→ Dataset excerpts:
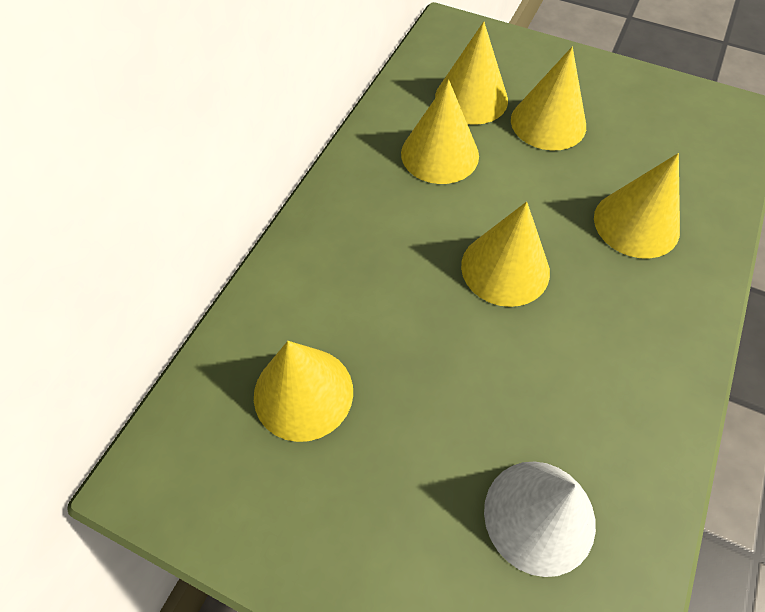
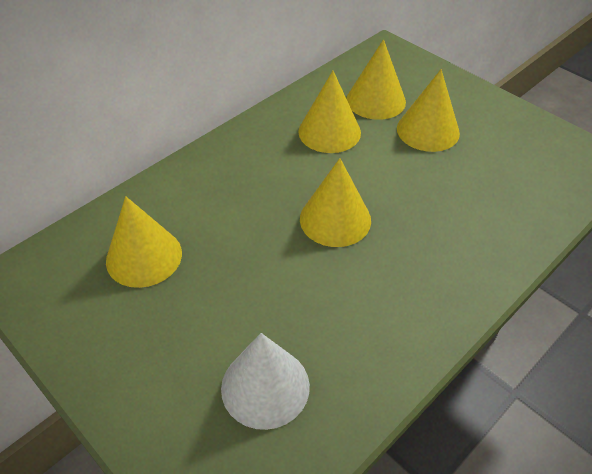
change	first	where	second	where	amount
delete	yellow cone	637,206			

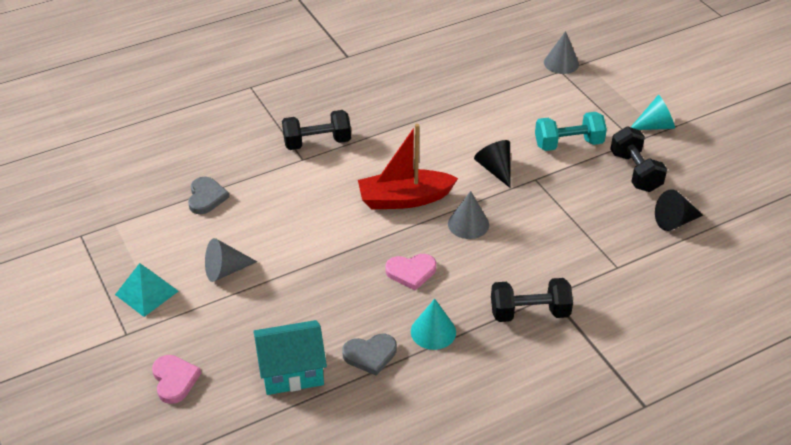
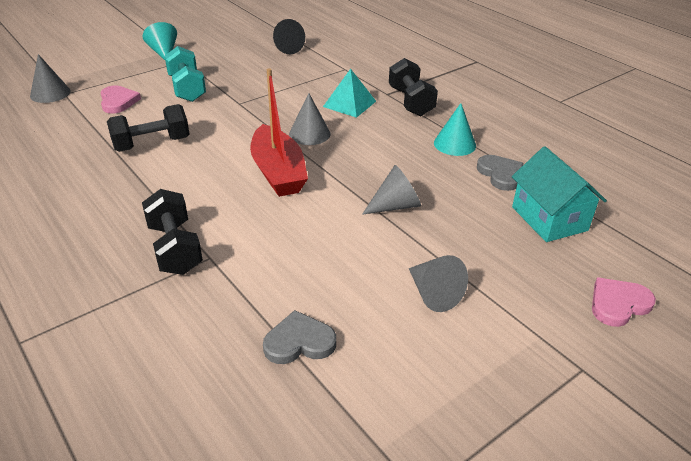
change	first	where	second	where	amount
move	black dumbbell	638,159		148,128	
delete	black cone	492,164			
move	pink heart	410,272		121,99	
move	turquoise pyramid	146,290		349,93	
insert			grey cone	391,190	

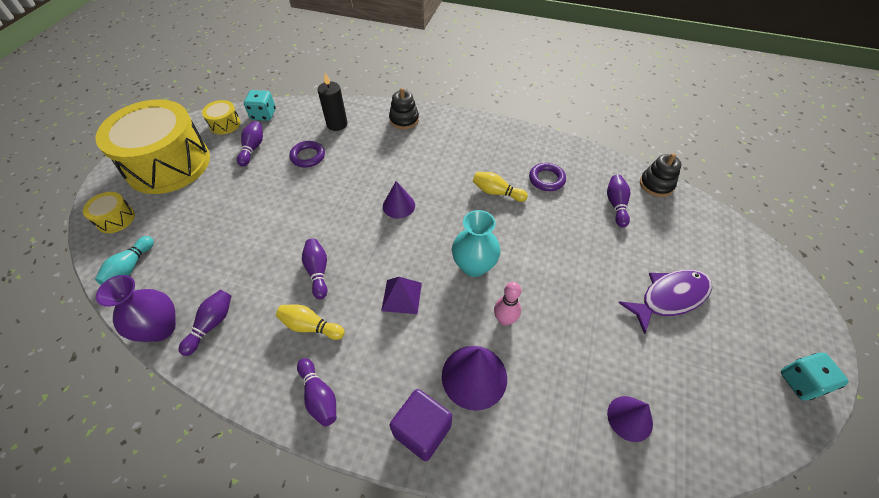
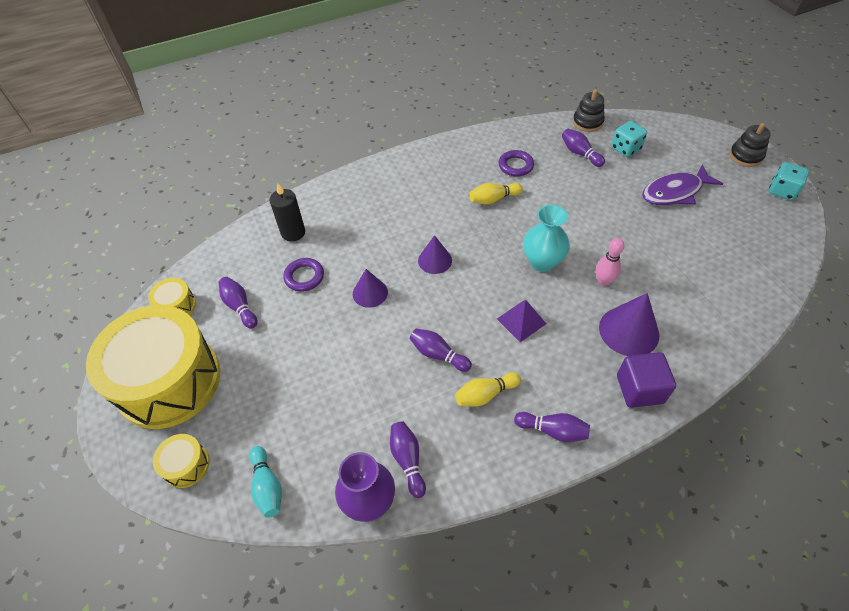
change	first	where	second	where	amount
move	black stacking toy	404,108		750,145	
move	turquoise dice	260,105		629,139	
rotate	purple fish	665,302		682,184	135 degrees counterclockwise
move	purple cone	630,419		370,288	

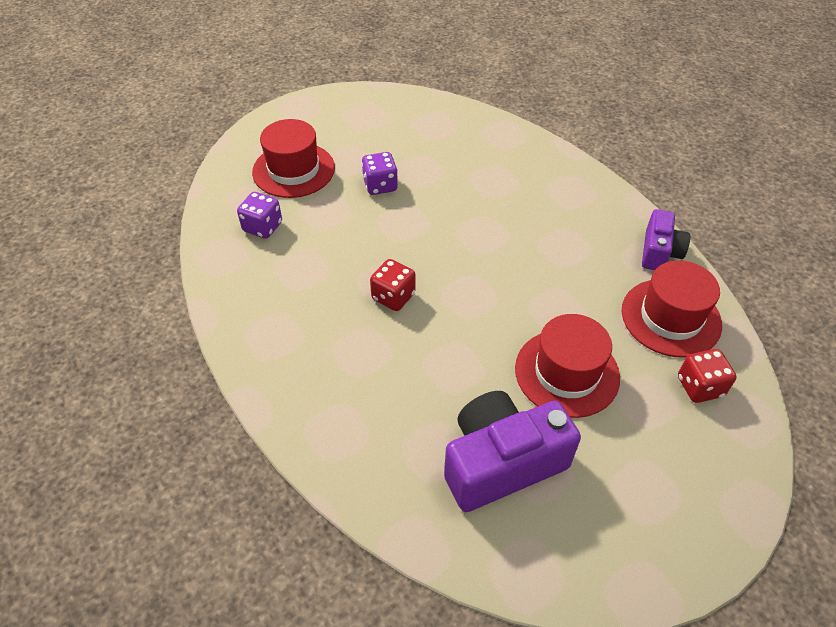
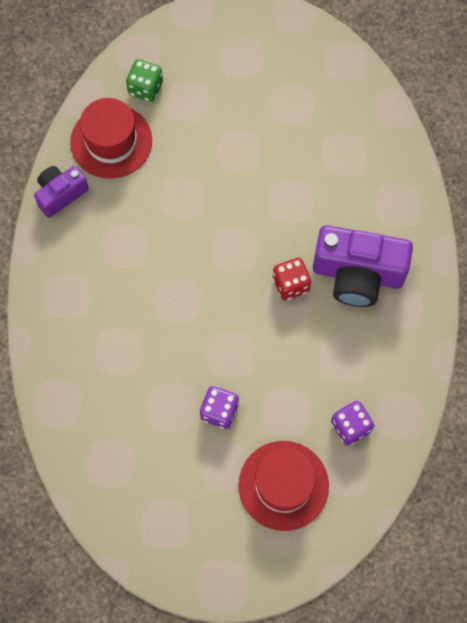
change	first	where	second	where	amount
delete	red hat	567,366			
recolor	red dice	707,376	green dice	144,80	
move	purple camera	512,451		363,266	

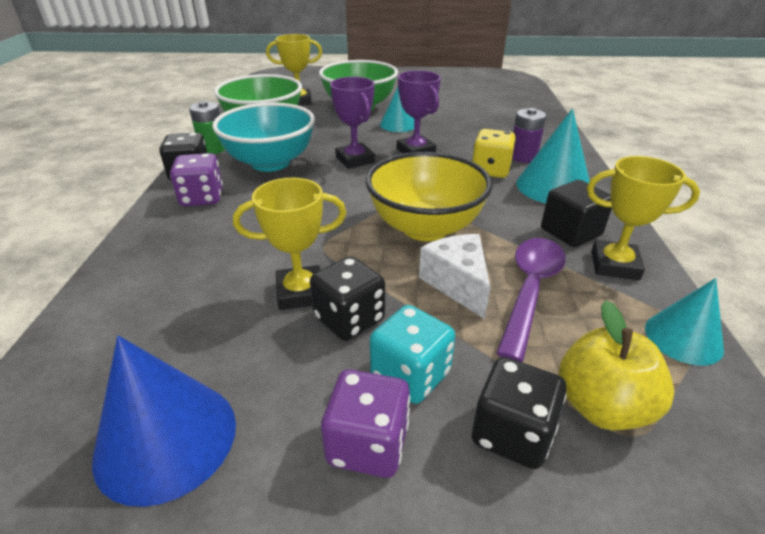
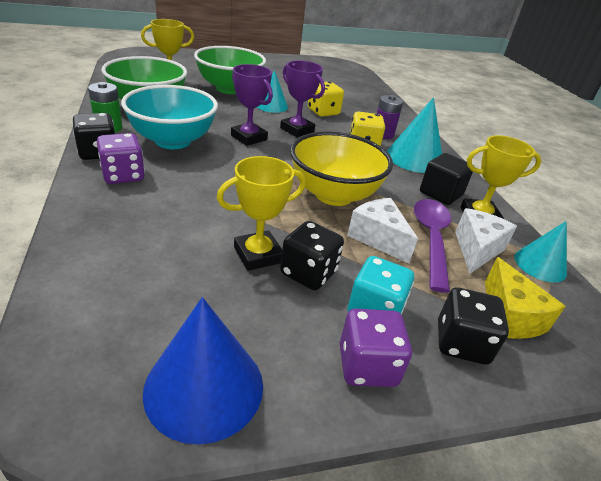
change	first	where	second	where	amount
replace	yellow apple	616,365	yellow cheese	525,298	
insert			yellow dice	326,99	
insert			white cheese	486,241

→ Assignment: Of the records above, copy each line that includes "dice".

→ Result for this task:
move	turquoise dice	260,105		629,139	
recolor	red dice	707,376	green dice	144,80	
insert			yellow dice	326,99	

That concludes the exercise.